(The task) Reproduce the material below word for word, leaving out the pictures.
==*==
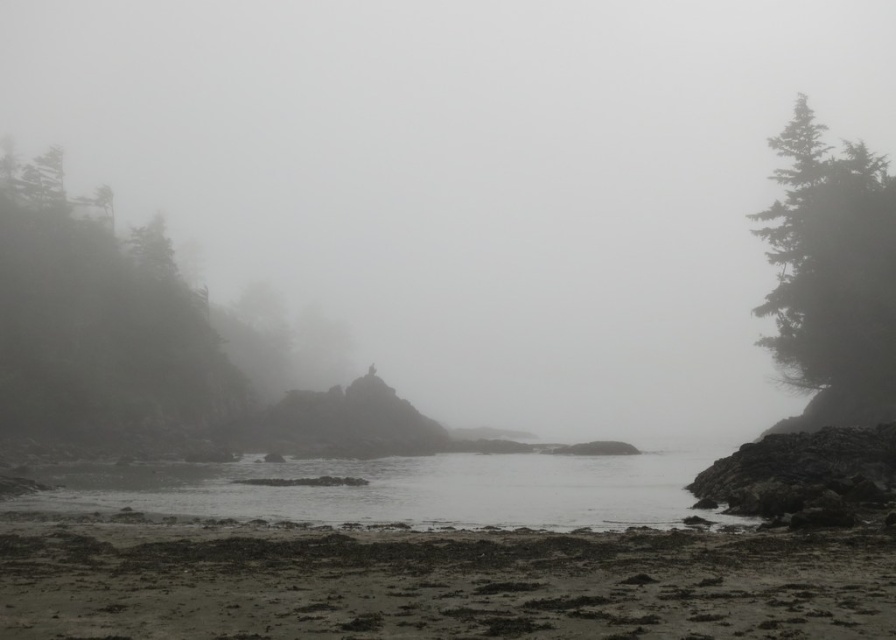
Identify the location of dark sand at lower center. tap(438, 582).

Which is more to the right, dark sand at lower center or green matte tree at left?

dark sand at lower center is more to the right.

This screenshot has height=640, width=896. I want to click on dark sand at lower center, so click(438, 582).

The width and height of the screenshot is (896, 640). I want to click on dark sand at lower center, so click(x=438, y=582).

Can you confirm if foggy mist at center is smaller than green matte tree at right?

No, foggy mist at center is not smaller than green matte tree at right.

Can you confirm if foggy mist at center is bigger than green matte tree at right?

Correct, foggy mist at center is larger in size than green matte tree at right.

What do you see at coordinates (470, 179) in the screenshot?
I see `foggy mist at center` at bounding box center [470, 179].

Find the location of a particular element. The image size is (896, 640). foggy mist at center is located at coordinates (470, 179).

Who is lower down, dark sand at lower center or gray matte water at center?

gray matte water at center is below.

Does dark sand at lower center appear over gray matte water at center?

Yes.

Between point (480, 560) and point (112, 484), which one is positioned in front?

Point (480, 560) is more forward.

Identify the location of dark sand at lower center. (438, 582).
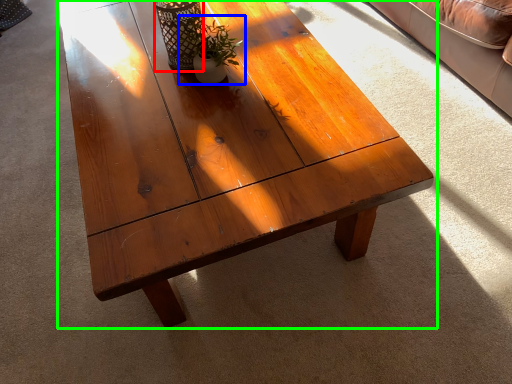
Question: Considering the real-world distances, which object is farthest from glass vase (highlighted by a red box)? houseplant (highlighted by a blue box) or coffee table (highlighted by a green box)?

Choices:
 (A) houseplant
 (B) coffee table

Answer: (B)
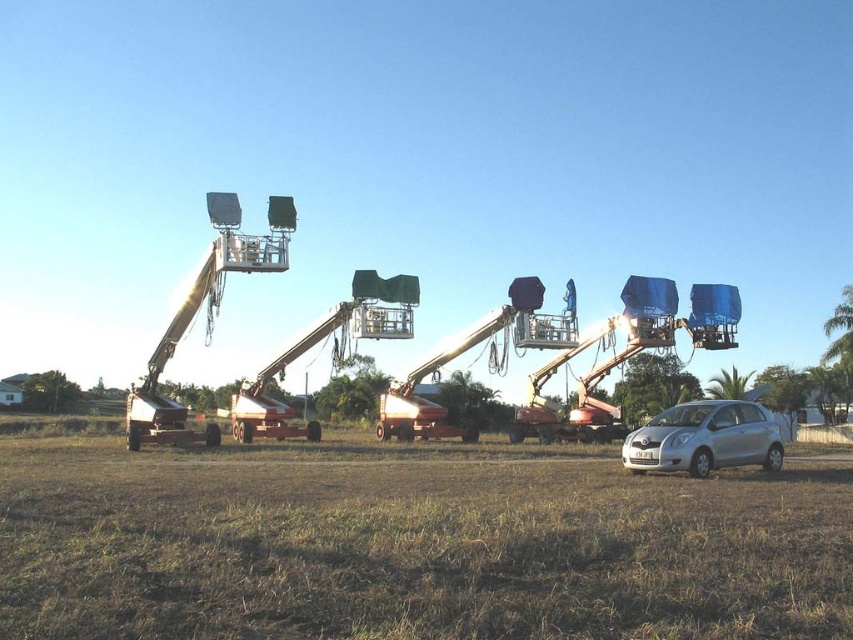
Which is more to the right, brown grass at lower center or silver metallic car at lower right?

silver metallic car at lower right is more to the right.

Does point (494, 496) come farther from viewer compared to point (763, 442)?

No, it is in front of (763, 442).

I want to click on brown grass at lower center, so click(413, 545).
==*==
(Response)
Identify the location of dark sand at lower center. tap(438, 582).

Which is more to the right, dark sand at lower center or green matte tree at left?

dark sand at lower center is more to the right.

This screenshot has height=640, width=896. I want to click on dark sand at lower center, so click(438, 582).

The width and height of the screenshot is (896, 640). I want to click on dark sand at lower center, so click(x=438, y=582).

Can you confirm if foggy mist at center is smaller than green matte tree at right?

No, foggy mist at center is not smaller than green matte tree at right.

Can you confirm if foggy mist at center is bigger than green matte tree at right?

Correct, foggy mist at center is larger in size than green matte tree at right.

What do you see at coordinates (470, 179) in the screenshot?
I see `foggy mist at center` at bounding box center [470, 179].

Find the location of a particular element. The image size is (896, 640). foggy mist at center is located at coordinates (470, 179).

Who is lower down, dark sand at lower center or gray matte water at center?

gray matte water at center is below.

Does dark sand at lower center appear over gray matte water at center?

Yes.

Between point (480, 560) and point (112, 484), which one is positioned in front?

Point (480, 560) is more forward.

Identify the location of dark sand at lower center. (438, 582).
Question: Considering the real-world distances, which object is farthest from glass vase (highlighted by a red box)? houseplant (highlighted by a blue box) or coffee table (highlighted by a green box)?

Choices:
 (A) houseplant
 (B) coffee table

Answer: (B)
Which is more to the right, brown grass at lower center or silver metallic car at lower right?

silver metallic car at lower right is more to the right.

Does point (494, 496) come farther from viewer compared to point (763, 442)?

No, it is in front of (763, 442).

I want to click on brown grass at lower center, so click(413, 545).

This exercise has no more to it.